> **Exercise**
Start your answer with the line containing "(410, 373) = (256, 310): white" and end it with the last line of the records below, retyping every line between exactly and adding nothing.

● ● ● ●

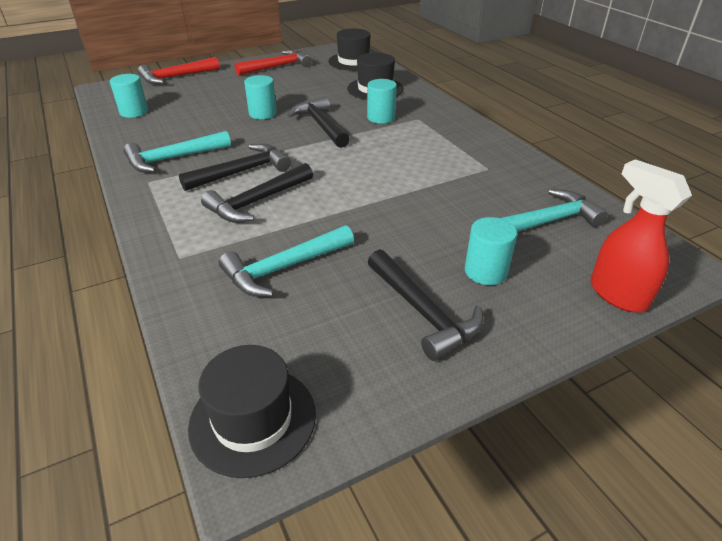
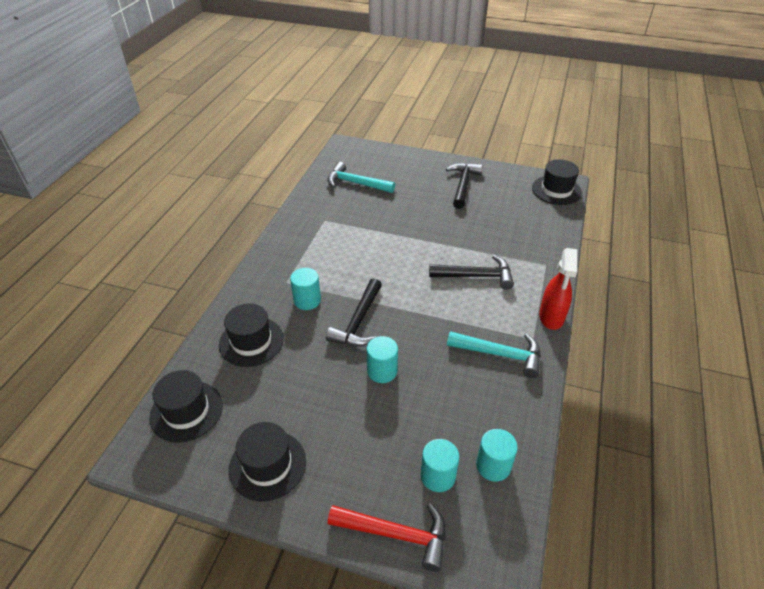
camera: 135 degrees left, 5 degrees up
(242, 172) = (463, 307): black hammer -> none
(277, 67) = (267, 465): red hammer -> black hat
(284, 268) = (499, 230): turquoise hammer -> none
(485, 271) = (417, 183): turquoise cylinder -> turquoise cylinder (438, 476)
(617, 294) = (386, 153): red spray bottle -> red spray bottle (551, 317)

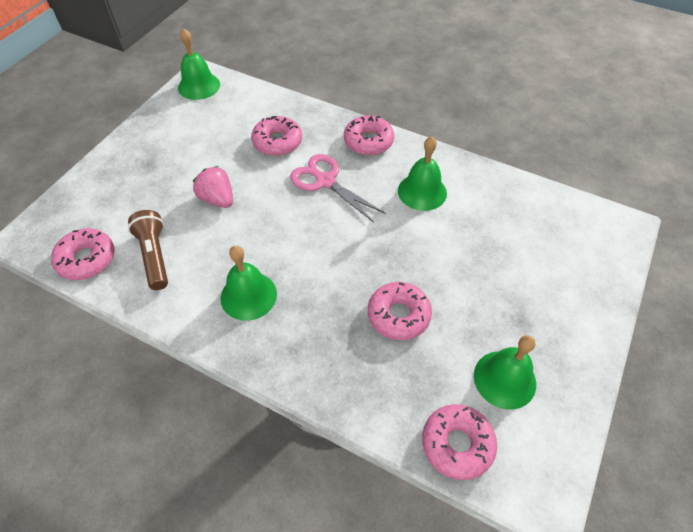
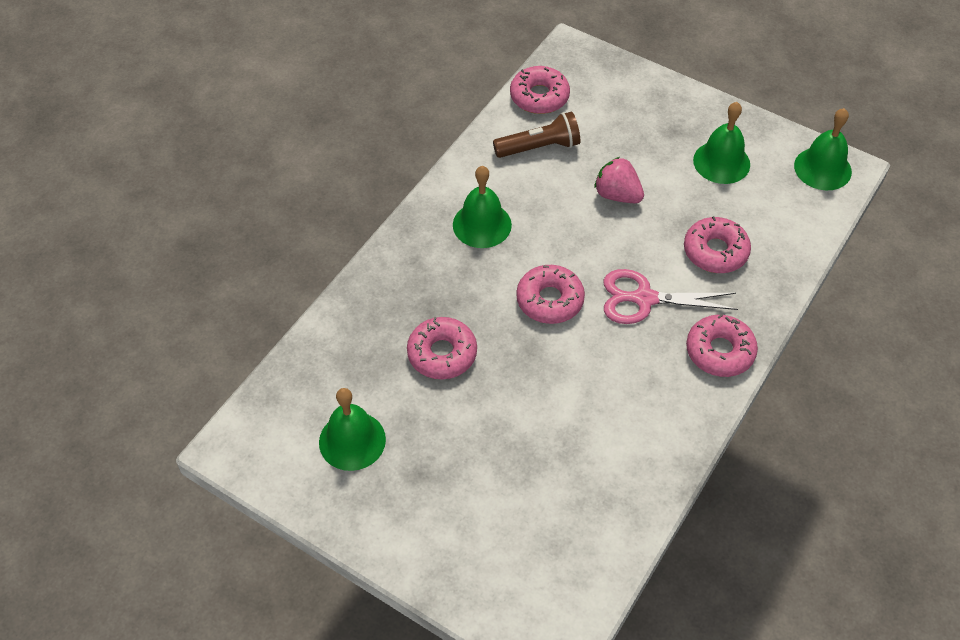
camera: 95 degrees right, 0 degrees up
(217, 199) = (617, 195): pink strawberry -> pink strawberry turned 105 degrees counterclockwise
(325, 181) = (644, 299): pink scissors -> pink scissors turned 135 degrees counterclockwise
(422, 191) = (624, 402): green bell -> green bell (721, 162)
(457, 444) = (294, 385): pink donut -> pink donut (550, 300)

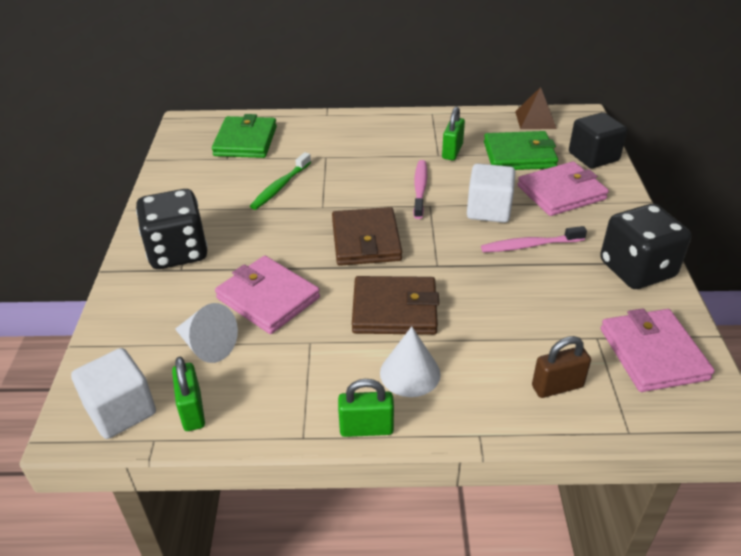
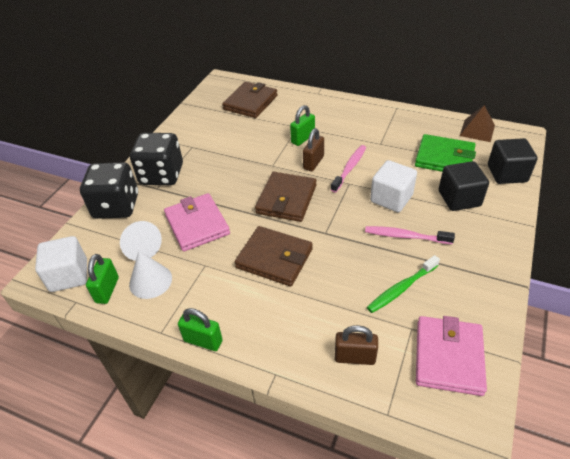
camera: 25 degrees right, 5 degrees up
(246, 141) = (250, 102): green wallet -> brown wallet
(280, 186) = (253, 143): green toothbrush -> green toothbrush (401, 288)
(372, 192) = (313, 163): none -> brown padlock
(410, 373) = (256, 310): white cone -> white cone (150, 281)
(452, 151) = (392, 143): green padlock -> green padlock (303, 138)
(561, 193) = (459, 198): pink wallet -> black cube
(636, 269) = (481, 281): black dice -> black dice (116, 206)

● ● ● ●

> **Exercise response**
(410, 373) = (256, 310): white cone -> white cone (150, 281)
(452, 151) = (392, 143): green padlock -> green padlock (303, 138)
(561, 193) = (459, 198): pink wallet -> black cube
(636, 269) = (481, 281): black dice -> black dice (116, 206)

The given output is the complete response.